§ Record extracts
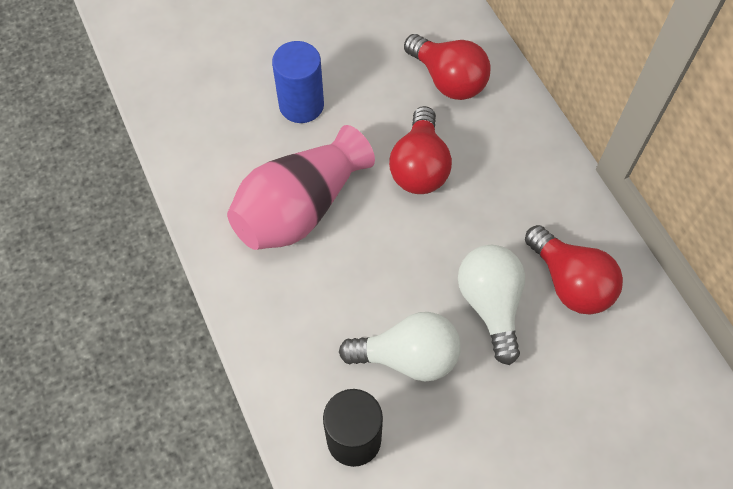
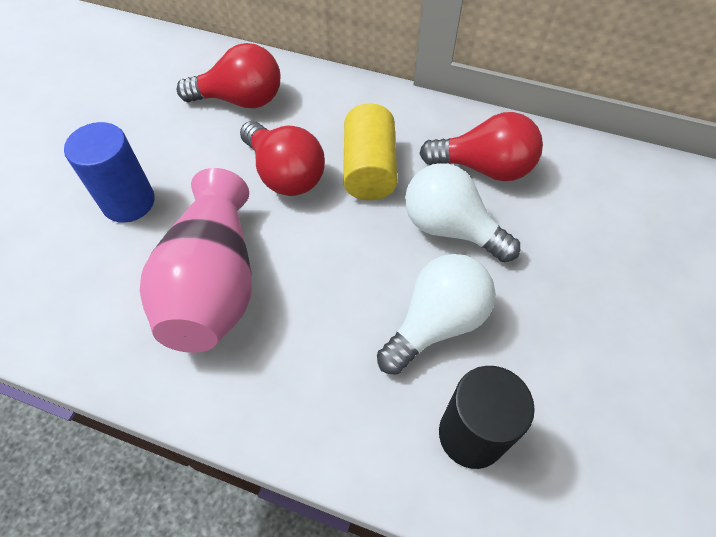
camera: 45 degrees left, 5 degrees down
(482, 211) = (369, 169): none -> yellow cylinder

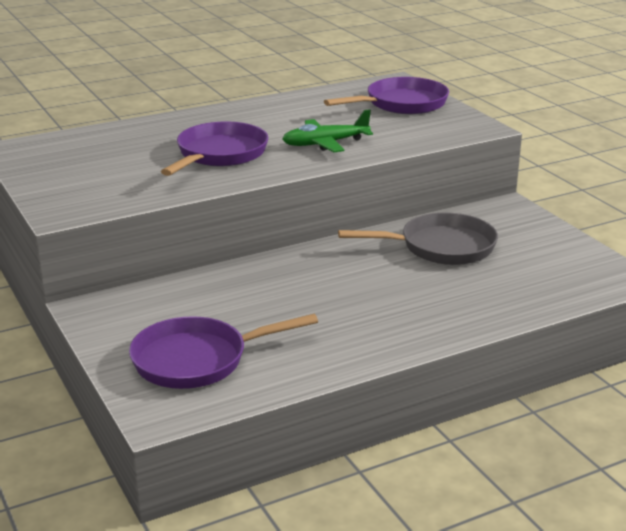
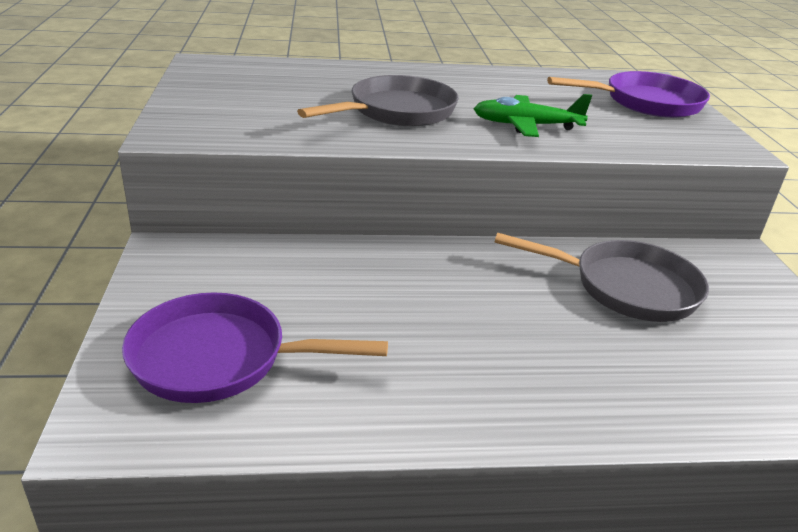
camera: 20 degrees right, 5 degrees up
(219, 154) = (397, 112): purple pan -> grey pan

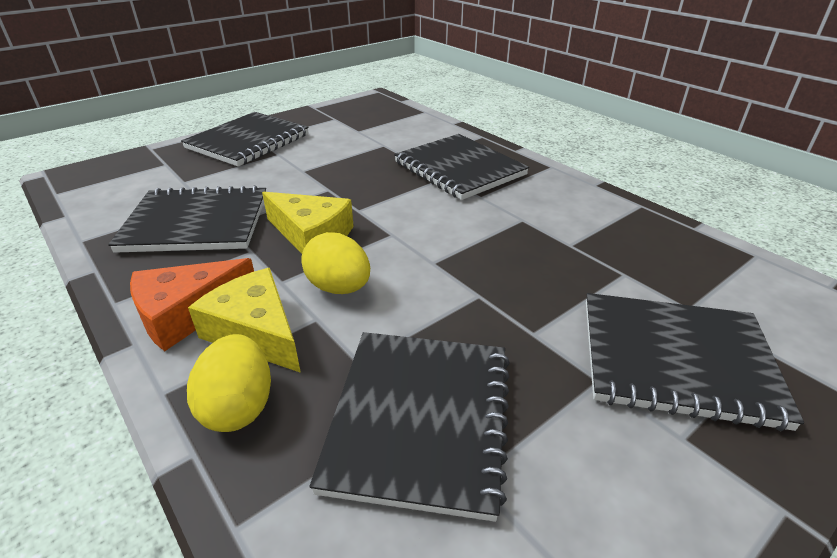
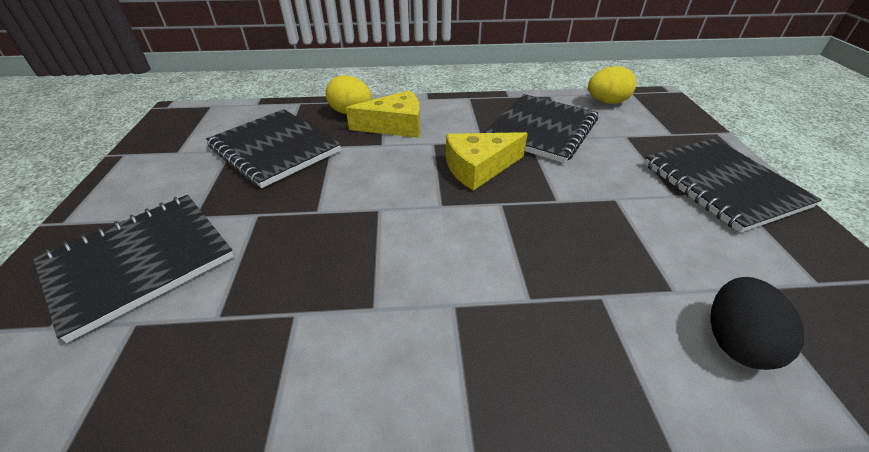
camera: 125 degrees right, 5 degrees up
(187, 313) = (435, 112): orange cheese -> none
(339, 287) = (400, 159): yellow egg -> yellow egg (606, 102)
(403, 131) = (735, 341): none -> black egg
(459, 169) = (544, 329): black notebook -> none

--

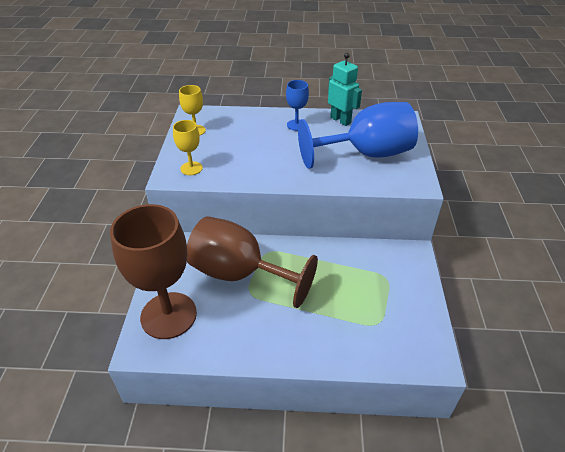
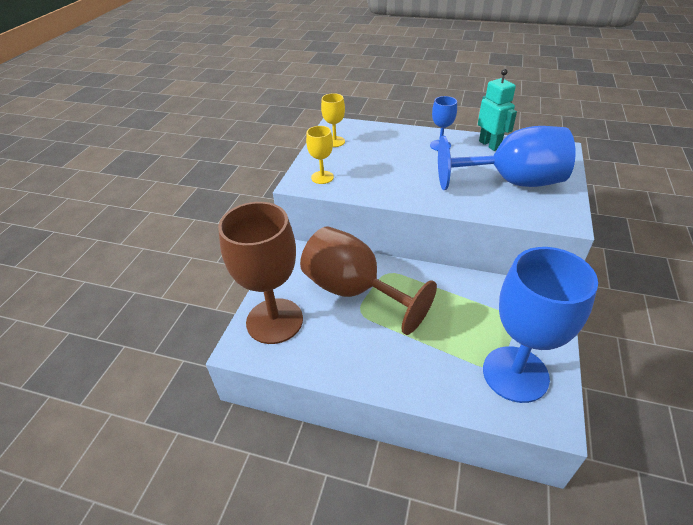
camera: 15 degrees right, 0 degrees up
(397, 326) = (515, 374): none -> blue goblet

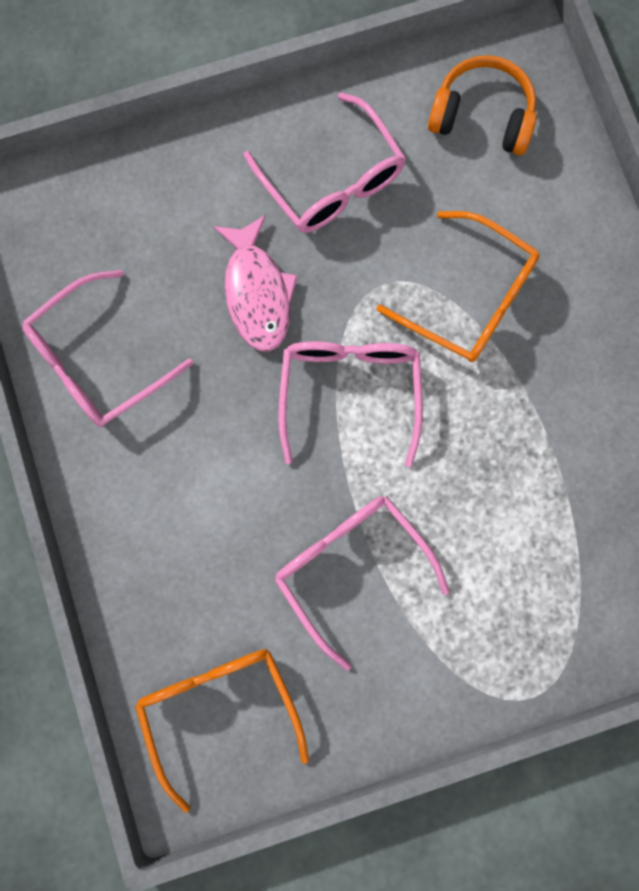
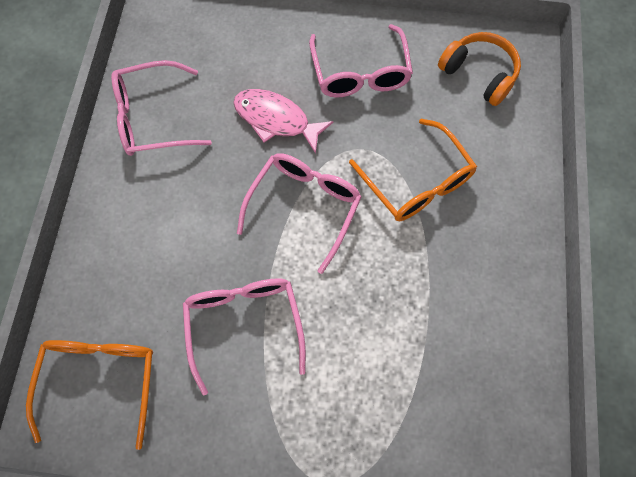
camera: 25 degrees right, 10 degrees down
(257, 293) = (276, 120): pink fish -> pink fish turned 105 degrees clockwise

==

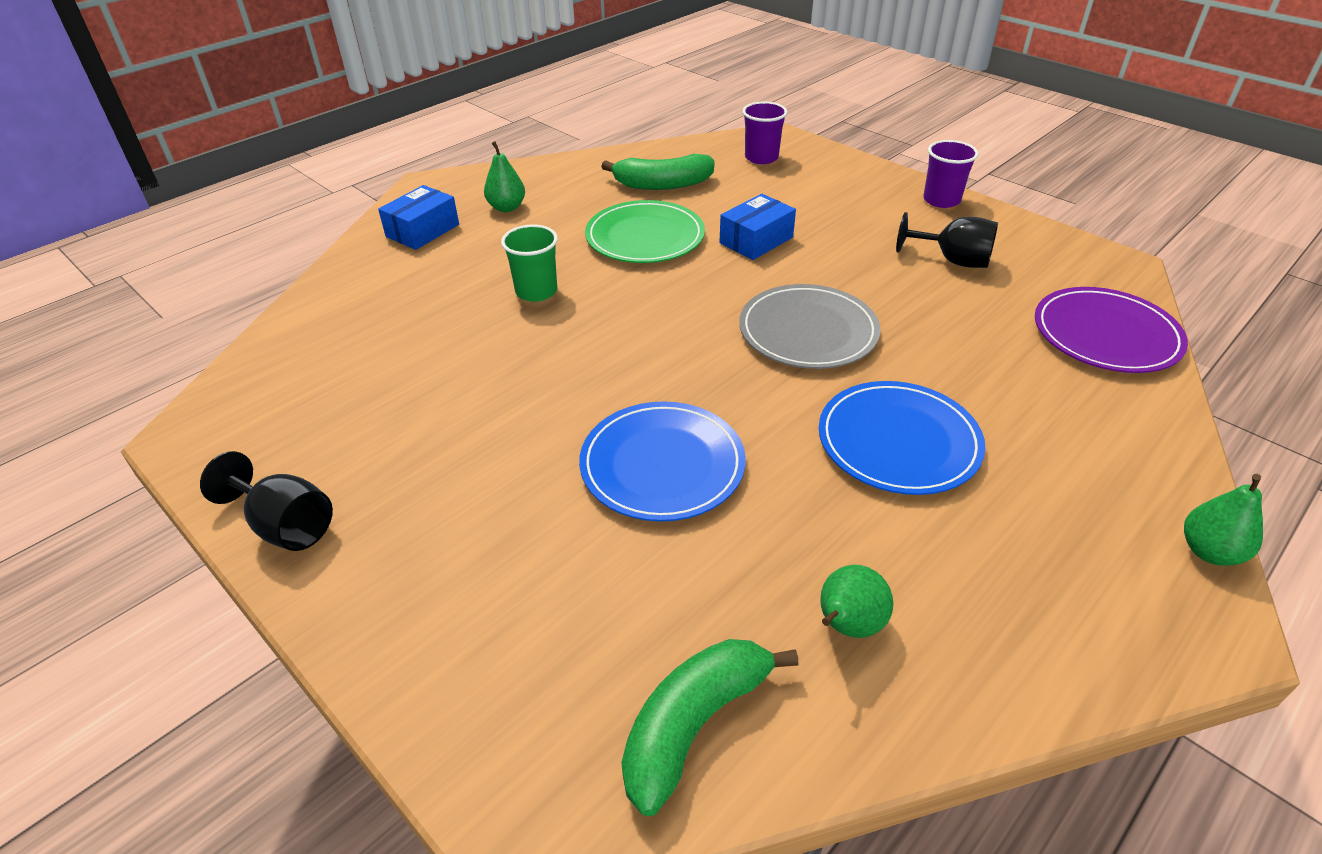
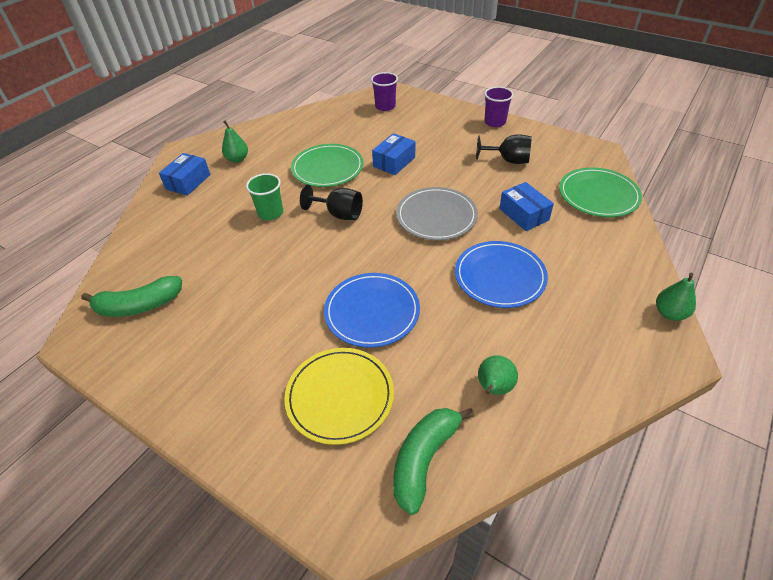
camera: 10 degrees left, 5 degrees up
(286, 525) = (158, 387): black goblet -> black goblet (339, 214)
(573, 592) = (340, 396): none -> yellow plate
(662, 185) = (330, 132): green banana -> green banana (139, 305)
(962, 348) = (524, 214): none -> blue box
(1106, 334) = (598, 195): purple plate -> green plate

§ Task instructions
Only the lines above starting with the line with "camera: 15 degrees right, 0 degrees up" and going on through the line with "(257, 293) = (276, 120): pink" belong in the answer; repeat them exactly, minus any picture.

§ Answer section
camera: 15 degrees right, 0 degrees up
(397, 326) = (515, 374): none -> blue goblet

camera: 25 degrees right, 10 degrees down
(257, 293) = (276, 120): pink fish -> pink fish turned 105 degrees clockwise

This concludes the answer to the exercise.